### WHAT IS REQUIRED
Once the pictures have been set aside, copy every remaining entry exactly.

<<<<

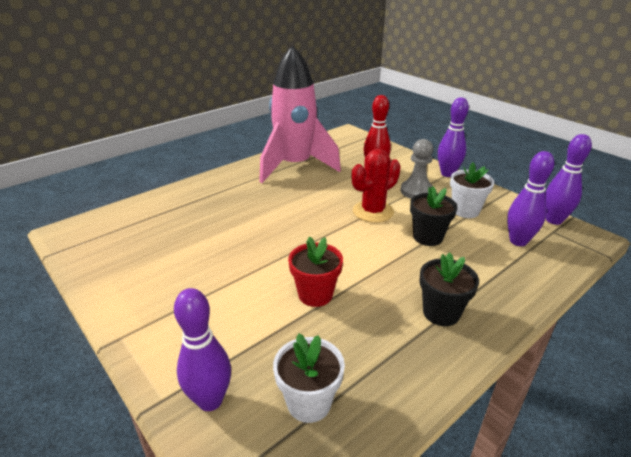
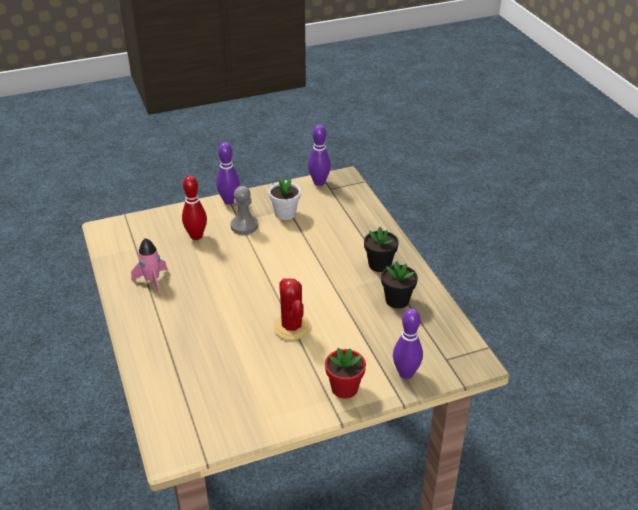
camera: 70 degrees left, 5 degrees up
(295, 166) = (152, 280): pink rocket -> pink rocket, size x0.46
(309, 402) = (422, 335): white flower pot -> none
(315, 294) = (338, 311): red flower pot -> red flower pot (344, 388)
(373, 211) = (258, 257): red cactus -> red cactus (292, 327)
(428, 237) = (306, 242): black flower pot -> black flower pot (397, 300)
(518, 241) = (332, 207): purple bowling pin -> none

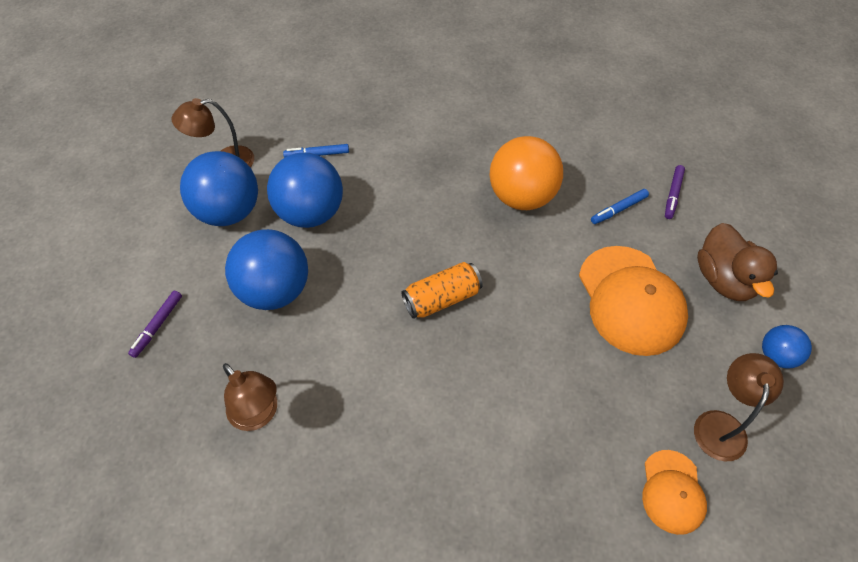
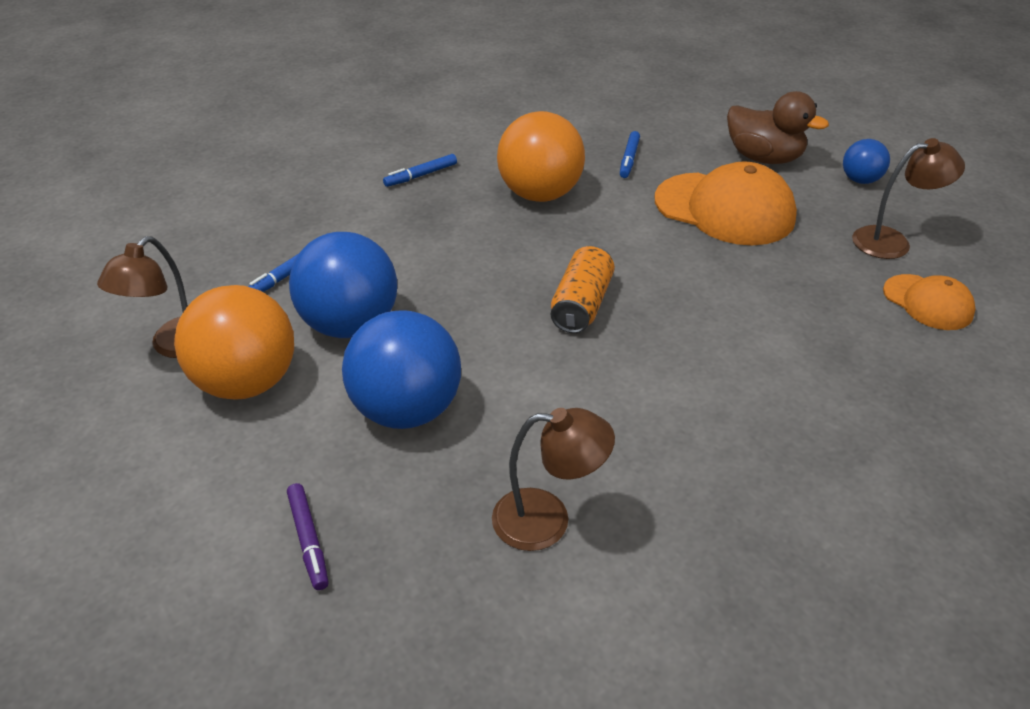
camera: 45 degrees left, 15 degrees down
(229, 212) = (247, 382): blue ball -> orange ball
(468, 130) = (421, 175): none -> blue marker
(673, 195) = (653, 128): purple marker -> none
(721, 424) = (892, 241): brown lamp -> brown lamp turned 105 degrees clockwise

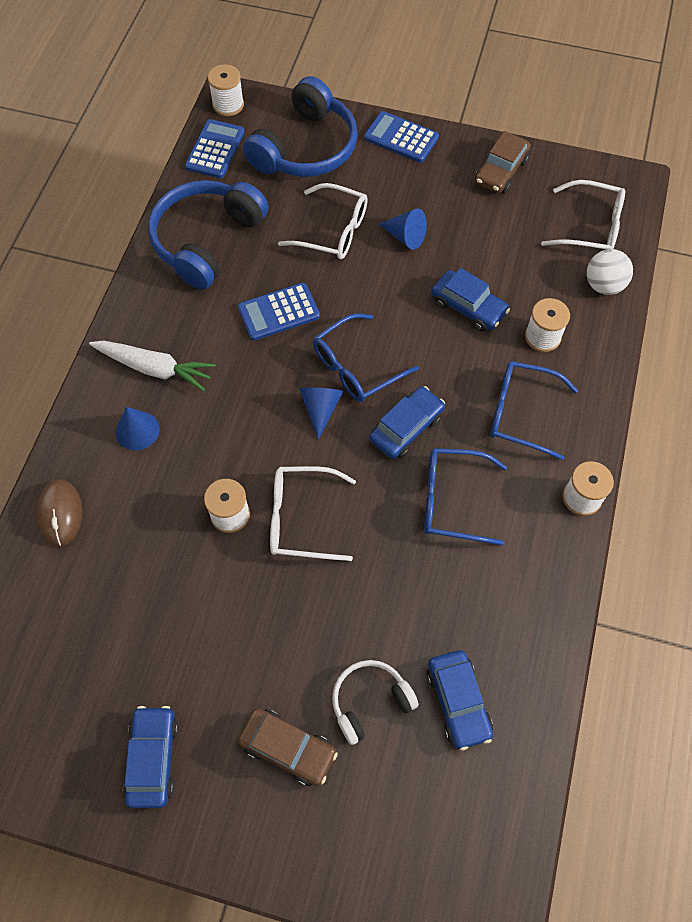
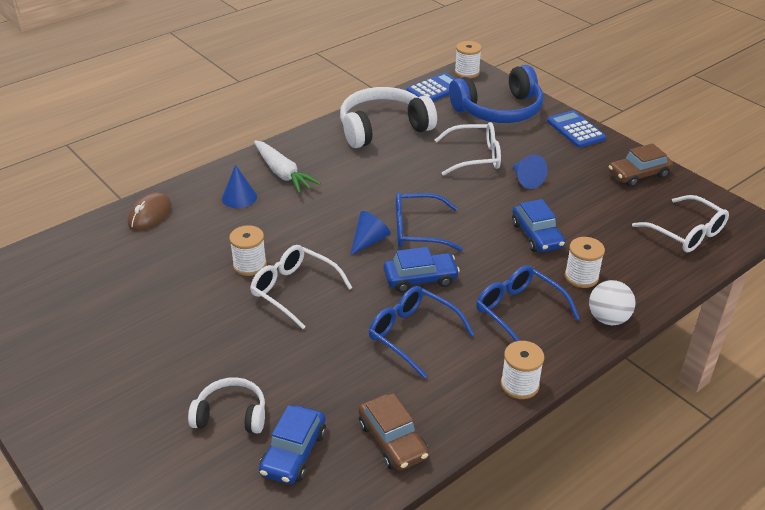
camera: 35 degrees right, 25 degrees down
(153, 758) = (63, 362): blue car -> none
(206, 240) = (383, 128): blue headphones -> white headphones
(278, 312) = (393, 181): blue calculator -> none
(288, 748) = (149, 408): brown car -> brown car (392, 440)
(333, 231) = (475, 157): white glasses -> white glasses turned 60 degrees counterclockwise
(603, 285) = (665, 270): white ball -> white ball (608, 319)

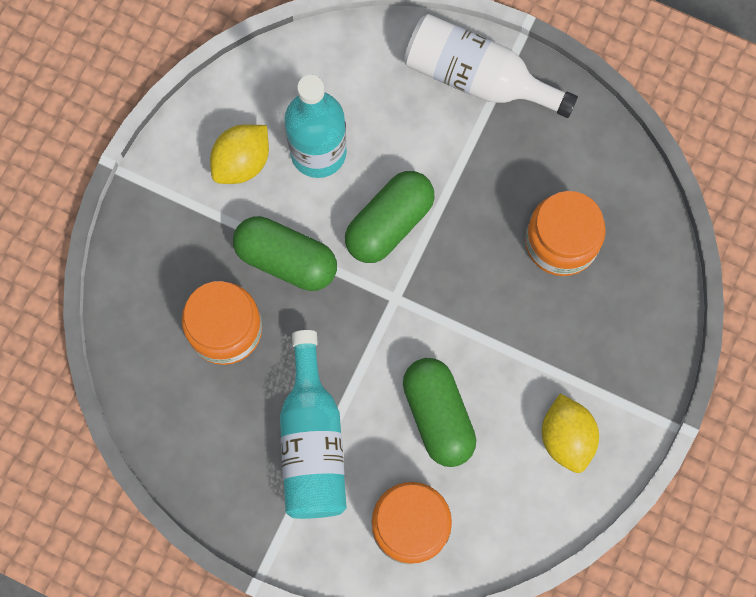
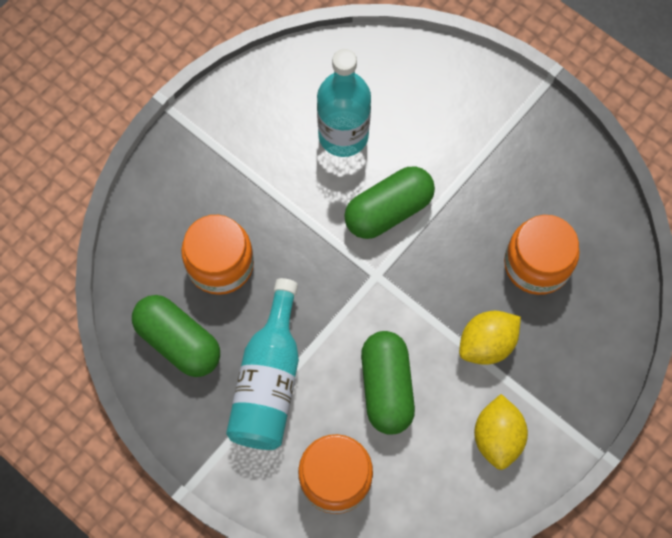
camera: 15 degrees right, 5 degrees down
(242, 162) = (275, 128): yellow lemon -> yellow lemon (486, 344)
(286, 260) = (290, 218): green capsule -> green capsule (179, 341)
(477, 78) = (499, 106): white bottle -> none

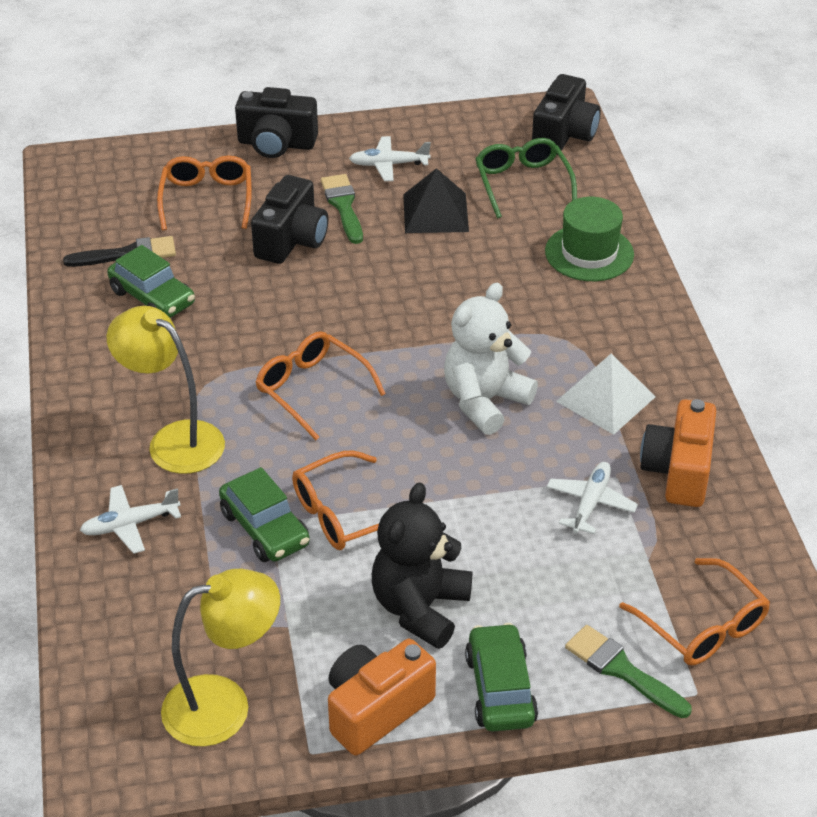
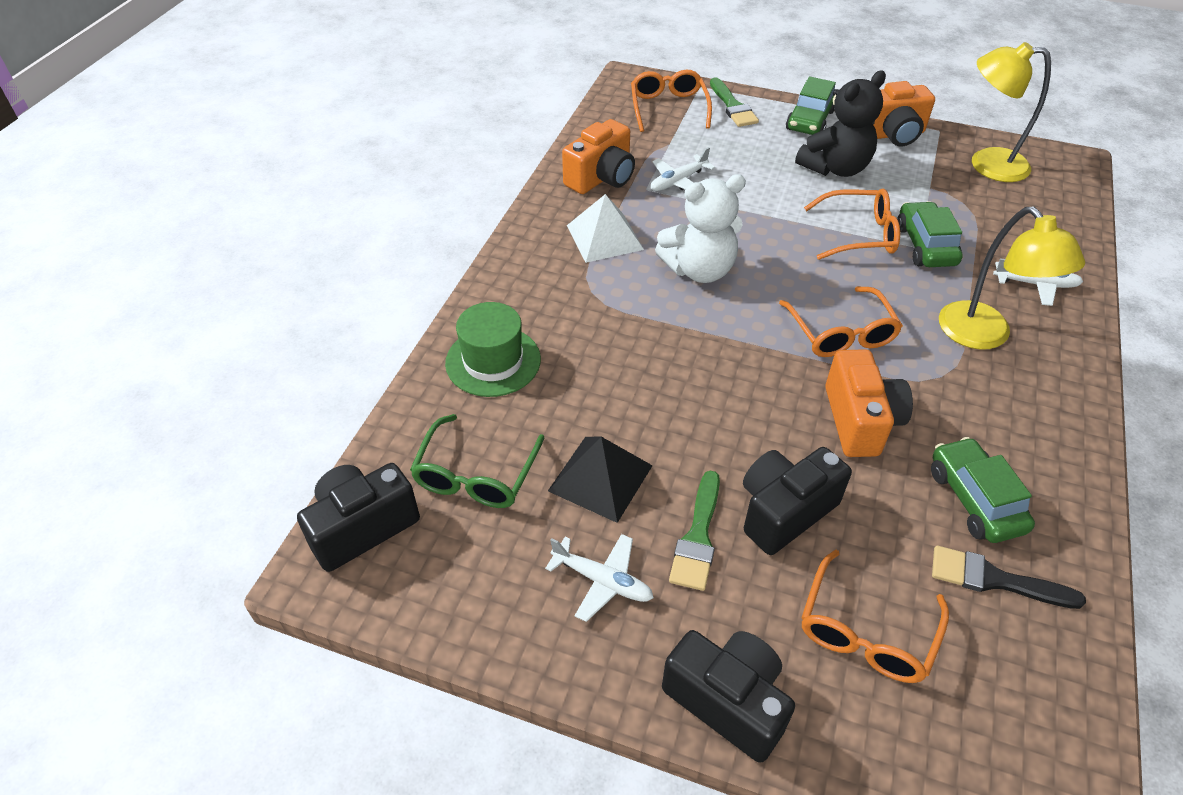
camera: 150 degrees left, 5 degrees up
(262, 320) = (860, 421): none -> orange camera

>>>>

### EXERCISE RESULT
camera: 70 degrees left, 5 degrees up
(295, 166) = (152, 280): pink rocket -> pink rocket, size x0.46
(309, 402) = (422, 335): white flower pot -> none
(315, 294) = (338, 311): red flower pot -> red flower pot (344, 388)
(373, 211) = (258, 257): red cactus -> red cactus (292, 327)
(428, 237) = (306, 242): black flower pot -> black flower pot (397, 300)
(518, 241) = (332, 207): purple bowling pin -> none

camera: 45 degrees left, 15 degrees down
(229, 212) = (247, 382): blue ball -> orange ball
(468, 130) = (421, 175): none -> blue marker
(673, 195) = (653, 128): purple marker -> none
(721, 424) = (892, 241): brown lamp -> brown lamp turned 105 degrees clockwise

camera: 35 degrees right, 25 degrees down
(153, 758) = (63, 362): blue car -> none
(206, 240) = (383, 128): blue headphones -> white headphones
(278, 312) = (393, 181): blue calculator -> none
(288, 748) = (149, 408): brown car -> brown car (392, 440)
(333, 231) = (475, 157): white glasses -> white glasses turned 60 degrees counterclockwise
(603, 285) = (665, 270): white ball -> white ball (608, 319)

camera: 15 degrees right, 5 degrees down
(242, 162) = (275, 128): yellow lemon -> yellow lemon (486, 344)
(286, 260) = (290, 218): green capsule -> green capsule (179, 341)
(477, 78) = (499, 106): white bottle -> none

camera: 150 degrees left, 5 degrees up
(262, 320) = (860, 421): none -> orange camera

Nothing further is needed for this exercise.